- _Task details_:
Could you please write out the data shown below, exactly and in full?

- _Information given_:
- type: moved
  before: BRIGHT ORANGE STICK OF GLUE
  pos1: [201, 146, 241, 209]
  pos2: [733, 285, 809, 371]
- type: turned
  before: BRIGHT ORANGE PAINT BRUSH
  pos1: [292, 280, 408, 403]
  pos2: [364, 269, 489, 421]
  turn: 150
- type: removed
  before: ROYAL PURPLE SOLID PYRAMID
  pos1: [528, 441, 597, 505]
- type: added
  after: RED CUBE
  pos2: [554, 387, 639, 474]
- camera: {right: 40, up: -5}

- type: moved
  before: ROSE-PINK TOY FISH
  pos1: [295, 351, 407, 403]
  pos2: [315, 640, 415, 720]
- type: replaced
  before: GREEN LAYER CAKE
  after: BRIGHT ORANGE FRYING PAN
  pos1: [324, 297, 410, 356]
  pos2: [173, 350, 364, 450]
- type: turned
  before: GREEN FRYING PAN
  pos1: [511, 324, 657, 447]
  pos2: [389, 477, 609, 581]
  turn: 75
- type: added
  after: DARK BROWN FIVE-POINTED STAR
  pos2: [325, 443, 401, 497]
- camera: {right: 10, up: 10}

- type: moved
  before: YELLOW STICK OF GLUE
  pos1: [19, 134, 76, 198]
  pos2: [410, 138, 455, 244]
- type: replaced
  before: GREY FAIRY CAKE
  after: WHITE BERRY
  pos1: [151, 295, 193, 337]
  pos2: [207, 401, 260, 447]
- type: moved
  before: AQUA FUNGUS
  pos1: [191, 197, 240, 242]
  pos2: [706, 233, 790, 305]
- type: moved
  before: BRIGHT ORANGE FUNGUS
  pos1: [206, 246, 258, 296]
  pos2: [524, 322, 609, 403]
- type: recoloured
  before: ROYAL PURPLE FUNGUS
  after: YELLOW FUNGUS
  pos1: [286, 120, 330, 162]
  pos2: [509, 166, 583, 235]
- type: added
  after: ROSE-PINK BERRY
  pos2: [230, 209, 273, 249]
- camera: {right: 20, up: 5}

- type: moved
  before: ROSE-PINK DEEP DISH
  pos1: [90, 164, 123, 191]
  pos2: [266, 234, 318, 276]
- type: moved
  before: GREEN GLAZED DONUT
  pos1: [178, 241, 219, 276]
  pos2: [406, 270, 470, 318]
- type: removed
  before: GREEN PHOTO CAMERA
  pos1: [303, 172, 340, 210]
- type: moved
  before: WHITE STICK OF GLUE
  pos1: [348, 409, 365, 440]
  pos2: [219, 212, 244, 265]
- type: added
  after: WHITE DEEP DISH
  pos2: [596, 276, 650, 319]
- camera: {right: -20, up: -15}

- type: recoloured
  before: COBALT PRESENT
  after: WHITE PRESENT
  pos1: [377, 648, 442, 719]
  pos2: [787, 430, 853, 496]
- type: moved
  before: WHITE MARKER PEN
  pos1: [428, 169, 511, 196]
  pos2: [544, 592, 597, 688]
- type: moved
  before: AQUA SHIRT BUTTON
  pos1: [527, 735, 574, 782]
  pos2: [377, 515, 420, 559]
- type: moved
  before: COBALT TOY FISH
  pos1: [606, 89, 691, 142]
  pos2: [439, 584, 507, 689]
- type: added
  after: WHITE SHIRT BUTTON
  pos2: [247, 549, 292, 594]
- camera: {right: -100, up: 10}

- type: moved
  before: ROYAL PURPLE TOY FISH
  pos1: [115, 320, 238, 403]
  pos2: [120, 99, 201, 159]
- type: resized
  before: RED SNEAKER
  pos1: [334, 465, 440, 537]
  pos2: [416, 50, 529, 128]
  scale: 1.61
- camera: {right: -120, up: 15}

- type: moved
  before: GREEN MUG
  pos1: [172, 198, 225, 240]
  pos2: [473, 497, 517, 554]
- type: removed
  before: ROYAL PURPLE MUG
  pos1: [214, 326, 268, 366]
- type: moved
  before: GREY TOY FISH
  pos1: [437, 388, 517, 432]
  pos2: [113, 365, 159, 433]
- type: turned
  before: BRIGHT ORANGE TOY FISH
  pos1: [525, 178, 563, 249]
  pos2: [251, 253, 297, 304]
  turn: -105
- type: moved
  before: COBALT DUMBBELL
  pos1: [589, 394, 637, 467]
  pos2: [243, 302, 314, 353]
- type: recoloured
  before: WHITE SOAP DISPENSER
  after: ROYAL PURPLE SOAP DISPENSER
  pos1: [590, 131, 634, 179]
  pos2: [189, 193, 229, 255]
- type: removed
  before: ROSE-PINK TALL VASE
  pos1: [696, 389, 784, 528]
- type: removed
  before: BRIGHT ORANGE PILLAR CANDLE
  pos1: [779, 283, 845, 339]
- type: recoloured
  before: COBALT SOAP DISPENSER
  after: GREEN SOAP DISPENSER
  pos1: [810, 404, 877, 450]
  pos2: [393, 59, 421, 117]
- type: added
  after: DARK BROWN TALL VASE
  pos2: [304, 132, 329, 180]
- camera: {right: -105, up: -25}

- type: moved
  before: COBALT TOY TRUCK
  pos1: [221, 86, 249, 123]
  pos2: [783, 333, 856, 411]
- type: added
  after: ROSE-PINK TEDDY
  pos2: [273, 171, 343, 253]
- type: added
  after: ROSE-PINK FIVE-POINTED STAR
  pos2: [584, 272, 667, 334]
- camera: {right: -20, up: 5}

- _Reply to the exercise_:
- type: moved
  before: BRIGHT ORANGE STICK OF GLUE
  pos1: [201, 146, 241, 209]
  pos2: [733, 285, 809, 371]
- type: turned
  before: BRIGHT ORANGE PAINT BRUSH
  pos1: [292, 280, 408, 403]
  pos2: [364, 269, 489, 421]
  turn: 150
- type: removed
  before: ROYAL PURPLE SOLID PYRAMID
  pos1: [528, 441, 597, 505]
- type: added
  after: RED CUBE
  pos2: [554, 387, 639, 474]
- camera: {right: 40, up: -5}

- type: moved
  before: ROSE-PINK TOY FISH
  pos1: [295, 351, 407, 403]
  pos2: [315, 640, 415, 720]
- type: replaced
  before: GREEN LAYER CAKE
  after: BRIGHT ORANGE FRYING PAN
  pos1: [324, 297, 410, 356]
  pos2: [173, 350, 364, 450]
- type: turned
  before: GREEN FRYING PAN
  pos1: [511, 324, 657, 447]
  pos2: [389, 477, 609, 581]
  turn: 75
- type: added
  after: DARK BROWN FIVE-POINTED STAR
  pos2: [325, 443, 401, 497]
- camera: {right: 10, up: 10}

- type: moved
  before: YELLOW STICK OF GLUE
  pos1: [19, 134, 76, 198]
  pos2: [410, 138, 455, 244]
- type: replaced
  before: GREY FAIRY CAKE
  after: WHITE BERRY
  pos1: [151, 295, 193, 337]
  pos2: [207, 401, 260, 447]
- type: moved
  before: AQUA FUNGUS
  pos1: [191, 197, 240, 242]
  pos2: [706, 233, 790, 305]
- type: moved
  before: BRIGHT ORANGE FUNGUS
  pos1: [206, 246, 258, 296]
  pos2: [524, 322, 609, 403]
- type: recoloured
  before: ROYAL PURPLE FUNGUS
  after: YELLOW FUNGUS
  pos1: [286, 120, 330, 162]
  pos2: [509, 166, 583, 235]
- type: added
  after: ROSE-PINK BERRY
  pos2: [230, 209, 273, 249]
- camera: {right: 20, up: 5}

- type: moved
  before: ROSE-PINK DEEP DISH
  pos1: [90, 164, 123, 191]
  pos2: [266, 234, 318, 276]
- type: moved
  before: GREEN GLAZED DONUT
  pos1: [178, 241, 219, 276]
  pos2: [406, 270, 470, 318]
- type: removed
  before: GREEN PHOTO CAMERA
  pos1: [303, 172, 340, 210]
- type: moved
  before: WHITE STICK OF GLUE
  pos1: [348, 409, 365, 440]
  pos2: [219, 212, 244, 265]
- type: added
  after: WHITE DEEP DISH
  pos2: [596, 276, 650, 319]
- camera: {right: -20, up: -15}

- type: recoloured
  before: COBALT PRESENT
  after: WHITE PRESENT
  pos1: [377, 648, 442, 719]
  pos2: [787, 430, 853, 496]
- type: moved
  before: WHITE MARKER PEN
  pos1: [428, 169, 511, 196]
  pos2: [544, 592, 597, 688]
- type: moved
  before: AQUA SHIRT BUTTON
  pos1: [527, 735, 574, 782]
  pos2: [377, 515, 420, 559]
- type: moved
  before: COBALT TOY FISH
  pos1: [606, 89, 691, 142]
  pos2: [439, 584, 507, 689]
- type: added
  after: WHITE SHIRT BUTTON
  pos2: [247, 549, 292, 594]
- camera: {right: -100, up: 10}

- type: moved
  before: ROYAL PURPLE TOY FISH
  pos1: [115, 320, 238, 403]
  pos2: [120, 99, 201, 159]
- type: resized
  before: RED SNEAKER
  pos1: [334, 465, 440, 537]
  pos2: [416, 50, 529, 128]
  scale: 1.61
- camera: {right: -120, up: 15}

- type: moved
  before: GREEN MUG
  pos1: [172, 198, 225, 240]
  pos2: [473, 497, 517, 554]
- type: removed
  before: ROYAL PURPLE MUG
  pos1: [214, 326, 268, 366]
- type: moved
  before: GREY TOY FISH
  pos1: [437, 388, 517, 432]
  pos2: [113, 365, 159, 433]
- type: turned
  before: BRIGHT ORANGE TOY FISH
  pos1: [525, 178, 563, 249]
  pos2: [251, 253, 297, 304]
  turn: -105
- type: moved
  before: COBALT DUMBBELL
  pos1: [589, 394, 637, 467]
  pos2: [243, 302, 314, 353]
- type: recoloured
  before: WHITE SOAP DISPENSER
  after: ROYAL PURPLE SOAP DISPENSER
  pos1: [590, 131, 634, 179]
  pos2: [189, 193, 229, 255]
- type: removed
  before: ROSE-PINK TALL VASE
  pos1: [696, 389, 784, 528]
- type: removed
  before: BRIGHT ORANGE PILLAR CANDLE
  pos1: [779, 283, 845, 339]
- type: recoloured
  before: COBALT SOAP DISPENSER
  after: GREEN SOAP DISPENSER
  pos1: [810, 404, 877, 450]
  pos2: [393, 59, 421, 117]
- type: added
  after: DARK BROWN TALL VASE
  pos2: [304, 132, 329, 180]
- camera: {right: -105, up: -25}

- type: moved
  before: COBALT TOY TRUCK
  pos1: [221, 86, 249, 123]
  pos2: [783, 333, 856, 411]
- type: added
  after: ROSE-PINK TEDDY
  pos2: [273, 171, 343, 253]
- type: added
  after: ROSE-PINK FIVE-POINTED STAR
  pos2: [584, 272, 667, 334]
- camera: {right: -20, up: 5}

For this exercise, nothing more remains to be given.